(Stored items)
---
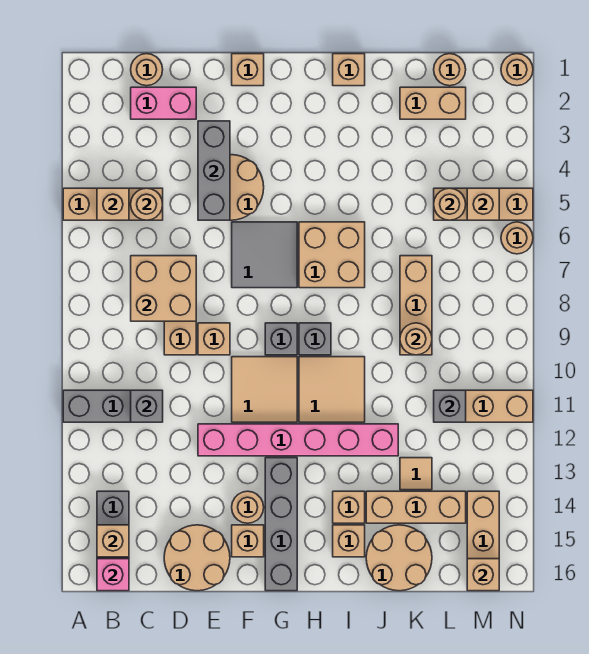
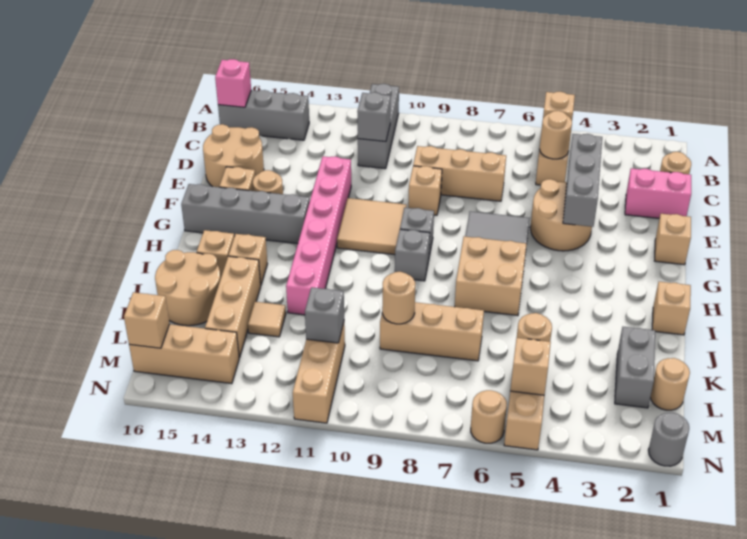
tan brick B15 level 2 -> none
pink brick C2:D2 level 1 -> pink brick D1:D2 level 1
tan brick C7:D8 level 2 -> none
grey brick E3:E5 level 2 -> grey brick D4:F4 level 2
tan tile H10:I11 level 1 -> none
tan brick K2:L2 level 1 -> grey brick K2:L2 level 1
tan round brick N1 level 1 -> grey round brick N1 level 1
---
WHAT YOU SHOULD DO:
The entries above should be reproduced exactly, without their pictures.

SOLUTION:
tan brick B15 level 2 -> none
pink brick C2:D2 level 1 -> pink brick D1:D2 level 1
tan brick C7:D8 level 2 -> none
grey brick E3:E5 level 2 -> grey brick D4:F4 level 2
tan tile H10:I11 level 1 -> none
tan brick K2:L2 level 1 -> grey brick K2:L2 level 1
tan round brick N1 level 1 -> grey round brick N1 level 1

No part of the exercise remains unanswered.